Dataset items
───

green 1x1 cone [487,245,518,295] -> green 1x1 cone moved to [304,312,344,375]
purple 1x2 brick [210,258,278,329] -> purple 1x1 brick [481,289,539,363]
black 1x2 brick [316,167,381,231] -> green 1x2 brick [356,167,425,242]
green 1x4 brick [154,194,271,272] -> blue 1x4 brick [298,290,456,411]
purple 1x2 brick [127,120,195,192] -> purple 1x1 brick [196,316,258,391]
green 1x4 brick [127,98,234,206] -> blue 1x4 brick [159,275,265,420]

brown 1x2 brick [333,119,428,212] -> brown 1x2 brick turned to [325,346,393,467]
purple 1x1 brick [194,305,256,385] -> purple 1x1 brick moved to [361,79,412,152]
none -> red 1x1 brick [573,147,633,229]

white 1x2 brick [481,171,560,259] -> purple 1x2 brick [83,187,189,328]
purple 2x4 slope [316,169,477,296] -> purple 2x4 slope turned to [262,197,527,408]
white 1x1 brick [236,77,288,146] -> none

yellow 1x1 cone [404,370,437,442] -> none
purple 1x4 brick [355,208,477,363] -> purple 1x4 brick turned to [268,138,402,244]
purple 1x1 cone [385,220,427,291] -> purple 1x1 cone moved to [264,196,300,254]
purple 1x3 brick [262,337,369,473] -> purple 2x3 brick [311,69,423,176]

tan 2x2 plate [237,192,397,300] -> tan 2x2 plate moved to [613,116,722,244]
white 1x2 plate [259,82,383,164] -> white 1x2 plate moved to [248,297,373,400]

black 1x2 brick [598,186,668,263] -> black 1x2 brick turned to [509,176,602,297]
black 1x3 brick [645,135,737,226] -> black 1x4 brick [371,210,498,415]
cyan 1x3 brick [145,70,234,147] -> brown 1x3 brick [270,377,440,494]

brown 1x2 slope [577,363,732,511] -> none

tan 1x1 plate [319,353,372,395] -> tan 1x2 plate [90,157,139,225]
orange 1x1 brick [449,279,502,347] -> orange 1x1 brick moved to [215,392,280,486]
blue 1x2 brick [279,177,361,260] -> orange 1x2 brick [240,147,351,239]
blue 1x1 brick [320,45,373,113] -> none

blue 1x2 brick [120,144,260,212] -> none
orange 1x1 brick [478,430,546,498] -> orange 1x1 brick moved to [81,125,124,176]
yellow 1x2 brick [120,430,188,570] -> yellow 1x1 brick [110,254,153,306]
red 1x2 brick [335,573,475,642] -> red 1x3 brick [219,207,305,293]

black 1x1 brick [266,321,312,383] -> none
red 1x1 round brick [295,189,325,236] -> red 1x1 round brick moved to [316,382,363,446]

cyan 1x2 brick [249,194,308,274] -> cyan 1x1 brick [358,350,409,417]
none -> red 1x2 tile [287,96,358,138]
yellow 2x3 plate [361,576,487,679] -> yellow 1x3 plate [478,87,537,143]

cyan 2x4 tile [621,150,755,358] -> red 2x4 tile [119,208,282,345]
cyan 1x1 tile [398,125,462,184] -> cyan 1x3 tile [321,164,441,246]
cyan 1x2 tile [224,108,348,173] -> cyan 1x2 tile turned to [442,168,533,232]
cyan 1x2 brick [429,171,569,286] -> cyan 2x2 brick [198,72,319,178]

───

» Instructions to follow: Filter the entries above down to the lines that contain the word "turned".

» Exercise answer:
brown 1x2 brick [333,119,428,212] -> brown 1x2 brick turned to [325,346,393,467]
purple 2x4 slope [316,169,477,296] -> purple 2x4 slope turned to [262,197,527,408]
purple 1x4 brick [355,208,477,363] -> purple 1x4 brick turned to [268,138,402,244]
black 1x2 brick [598,186,668,263] -> black 1x2 brick turned to [509,176,602,297]
cyan 1x2 tile [224,108,348,173] -> cyan 1x2 tile turned to [442,168,533,232]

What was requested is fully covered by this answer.